#### [DIRECTIONS]
Please state how many lines of the records below contain the word "DGND". Give the number and nothing else.

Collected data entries
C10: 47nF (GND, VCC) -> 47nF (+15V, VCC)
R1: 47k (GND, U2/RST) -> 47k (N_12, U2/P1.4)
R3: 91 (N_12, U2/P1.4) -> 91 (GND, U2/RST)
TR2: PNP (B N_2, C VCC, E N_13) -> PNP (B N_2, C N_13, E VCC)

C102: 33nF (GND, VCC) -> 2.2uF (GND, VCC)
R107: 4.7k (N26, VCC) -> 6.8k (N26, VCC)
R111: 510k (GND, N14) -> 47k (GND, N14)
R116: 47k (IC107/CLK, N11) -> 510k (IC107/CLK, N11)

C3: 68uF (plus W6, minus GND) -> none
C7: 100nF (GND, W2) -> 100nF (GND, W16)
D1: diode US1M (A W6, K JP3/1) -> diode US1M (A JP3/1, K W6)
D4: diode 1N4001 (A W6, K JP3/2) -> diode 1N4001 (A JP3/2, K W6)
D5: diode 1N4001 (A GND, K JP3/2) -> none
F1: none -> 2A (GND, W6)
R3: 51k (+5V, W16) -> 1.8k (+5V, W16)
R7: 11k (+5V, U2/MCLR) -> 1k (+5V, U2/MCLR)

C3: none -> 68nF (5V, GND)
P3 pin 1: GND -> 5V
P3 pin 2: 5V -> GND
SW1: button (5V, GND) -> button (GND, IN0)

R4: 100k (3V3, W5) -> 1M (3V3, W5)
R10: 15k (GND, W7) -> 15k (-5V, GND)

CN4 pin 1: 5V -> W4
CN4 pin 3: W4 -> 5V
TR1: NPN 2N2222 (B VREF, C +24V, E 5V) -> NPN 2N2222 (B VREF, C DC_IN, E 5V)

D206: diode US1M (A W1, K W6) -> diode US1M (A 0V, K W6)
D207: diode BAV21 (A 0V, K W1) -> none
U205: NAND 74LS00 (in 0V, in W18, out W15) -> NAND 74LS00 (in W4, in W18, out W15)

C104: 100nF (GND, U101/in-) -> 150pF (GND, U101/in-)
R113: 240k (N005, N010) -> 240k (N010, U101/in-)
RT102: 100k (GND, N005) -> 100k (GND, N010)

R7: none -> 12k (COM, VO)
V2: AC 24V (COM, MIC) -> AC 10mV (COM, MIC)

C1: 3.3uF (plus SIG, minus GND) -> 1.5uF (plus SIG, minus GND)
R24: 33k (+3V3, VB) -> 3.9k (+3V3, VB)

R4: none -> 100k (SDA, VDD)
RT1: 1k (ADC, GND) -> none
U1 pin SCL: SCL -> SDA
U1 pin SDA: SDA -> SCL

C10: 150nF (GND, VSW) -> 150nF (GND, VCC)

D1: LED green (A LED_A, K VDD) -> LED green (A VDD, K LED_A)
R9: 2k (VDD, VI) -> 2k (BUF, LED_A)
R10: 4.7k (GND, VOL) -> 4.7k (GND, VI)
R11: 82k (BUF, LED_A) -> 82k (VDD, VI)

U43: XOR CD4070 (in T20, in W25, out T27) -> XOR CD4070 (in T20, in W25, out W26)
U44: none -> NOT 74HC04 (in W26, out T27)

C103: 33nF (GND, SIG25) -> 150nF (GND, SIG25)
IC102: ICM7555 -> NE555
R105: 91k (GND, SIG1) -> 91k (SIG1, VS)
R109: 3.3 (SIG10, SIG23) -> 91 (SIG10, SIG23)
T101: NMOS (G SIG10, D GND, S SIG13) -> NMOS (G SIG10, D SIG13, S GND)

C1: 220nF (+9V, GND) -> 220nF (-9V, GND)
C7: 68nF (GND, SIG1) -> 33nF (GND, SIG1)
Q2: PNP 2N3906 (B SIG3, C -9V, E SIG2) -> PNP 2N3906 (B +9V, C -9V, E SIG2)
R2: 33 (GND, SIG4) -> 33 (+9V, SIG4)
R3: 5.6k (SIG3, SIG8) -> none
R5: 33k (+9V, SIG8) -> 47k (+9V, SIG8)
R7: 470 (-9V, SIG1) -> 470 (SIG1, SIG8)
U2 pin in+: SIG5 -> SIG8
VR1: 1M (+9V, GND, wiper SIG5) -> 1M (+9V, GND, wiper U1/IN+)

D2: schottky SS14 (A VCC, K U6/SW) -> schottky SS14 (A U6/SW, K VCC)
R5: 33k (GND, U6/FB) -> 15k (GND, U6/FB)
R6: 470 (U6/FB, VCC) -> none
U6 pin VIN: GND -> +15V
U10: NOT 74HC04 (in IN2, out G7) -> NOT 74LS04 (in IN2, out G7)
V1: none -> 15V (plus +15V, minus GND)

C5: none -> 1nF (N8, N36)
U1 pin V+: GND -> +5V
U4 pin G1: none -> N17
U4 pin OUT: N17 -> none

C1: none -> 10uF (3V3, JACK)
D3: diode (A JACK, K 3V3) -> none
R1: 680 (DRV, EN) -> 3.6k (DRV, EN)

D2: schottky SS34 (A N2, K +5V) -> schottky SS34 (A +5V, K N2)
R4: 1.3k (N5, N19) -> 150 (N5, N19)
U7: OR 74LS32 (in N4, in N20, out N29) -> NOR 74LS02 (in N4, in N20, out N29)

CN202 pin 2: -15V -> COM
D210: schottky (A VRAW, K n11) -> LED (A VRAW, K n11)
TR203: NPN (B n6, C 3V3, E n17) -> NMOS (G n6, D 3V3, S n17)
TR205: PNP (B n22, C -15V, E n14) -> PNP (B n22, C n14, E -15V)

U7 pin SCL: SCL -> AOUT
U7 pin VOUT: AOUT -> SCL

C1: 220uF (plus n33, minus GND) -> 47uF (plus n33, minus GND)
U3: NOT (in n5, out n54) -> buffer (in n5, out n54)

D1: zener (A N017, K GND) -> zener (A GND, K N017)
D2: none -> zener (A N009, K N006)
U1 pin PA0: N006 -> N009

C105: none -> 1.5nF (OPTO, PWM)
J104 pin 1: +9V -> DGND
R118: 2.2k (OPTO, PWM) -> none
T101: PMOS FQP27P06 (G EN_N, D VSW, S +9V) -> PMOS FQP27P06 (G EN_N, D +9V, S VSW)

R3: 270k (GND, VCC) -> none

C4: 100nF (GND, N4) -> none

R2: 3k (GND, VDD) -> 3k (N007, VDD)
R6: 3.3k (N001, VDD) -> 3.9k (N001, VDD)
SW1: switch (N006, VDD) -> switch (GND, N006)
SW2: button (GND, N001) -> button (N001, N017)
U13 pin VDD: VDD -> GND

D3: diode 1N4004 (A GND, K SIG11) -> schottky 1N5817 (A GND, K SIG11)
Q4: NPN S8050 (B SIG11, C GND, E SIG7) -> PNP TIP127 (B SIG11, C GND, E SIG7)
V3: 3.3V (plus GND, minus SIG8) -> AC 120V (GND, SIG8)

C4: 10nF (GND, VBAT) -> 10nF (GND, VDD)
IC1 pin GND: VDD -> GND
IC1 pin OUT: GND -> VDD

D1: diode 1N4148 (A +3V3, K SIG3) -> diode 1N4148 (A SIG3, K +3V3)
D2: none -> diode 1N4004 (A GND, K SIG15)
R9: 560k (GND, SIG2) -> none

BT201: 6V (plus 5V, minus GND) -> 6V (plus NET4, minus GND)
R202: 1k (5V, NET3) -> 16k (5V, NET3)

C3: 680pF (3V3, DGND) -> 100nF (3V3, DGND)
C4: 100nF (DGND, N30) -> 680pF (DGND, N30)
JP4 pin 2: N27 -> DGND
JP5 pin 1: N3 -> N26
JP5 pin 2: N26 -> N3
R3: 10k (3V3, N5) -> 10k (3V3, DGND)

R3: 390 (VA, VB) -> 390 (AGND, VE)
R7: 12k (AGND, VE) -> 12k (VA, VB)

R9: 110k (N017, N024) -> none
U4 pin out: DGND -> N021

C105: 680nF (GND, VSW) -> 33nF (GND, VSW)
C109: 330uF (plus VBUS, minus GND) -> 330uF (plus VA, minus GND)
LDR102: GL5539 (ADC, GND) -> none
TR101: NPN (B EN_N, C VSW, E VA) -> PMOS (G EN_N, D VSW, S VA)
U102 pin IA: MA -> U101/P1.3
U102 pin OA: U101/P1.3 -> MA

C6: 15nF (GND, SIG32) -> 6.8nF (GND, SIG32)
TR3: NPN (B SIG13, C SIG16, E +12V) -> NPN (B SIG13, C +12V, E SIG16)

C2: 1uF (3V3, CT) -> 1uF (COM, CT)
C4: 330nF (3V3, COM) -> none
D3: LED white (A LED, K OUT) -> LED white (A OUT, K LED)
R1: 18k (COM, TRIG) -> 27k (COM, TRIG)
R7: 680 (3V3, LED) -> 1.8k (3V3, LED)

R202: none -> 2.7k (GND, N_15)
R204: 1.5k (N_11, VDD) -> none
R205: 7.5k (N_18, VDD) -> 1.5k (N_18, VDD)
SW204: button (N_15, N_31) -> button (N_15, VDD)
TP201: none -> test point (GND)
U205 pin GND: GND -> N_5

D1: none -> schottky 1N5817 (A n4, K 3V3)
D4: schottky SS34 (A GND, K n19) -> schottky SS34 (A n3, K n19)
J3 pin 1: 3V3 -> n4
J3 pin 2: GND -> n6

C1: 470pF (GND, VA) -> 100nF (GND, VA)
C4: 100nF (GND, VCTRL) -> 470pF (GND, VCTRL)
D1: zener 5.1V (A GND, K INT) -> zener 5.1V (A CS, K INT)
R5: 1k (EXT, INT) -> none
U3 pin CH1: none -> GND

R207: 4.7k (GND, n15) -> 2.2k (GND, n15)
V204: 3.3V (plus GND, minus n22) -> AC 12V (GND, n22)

#### [SOLUTION]
6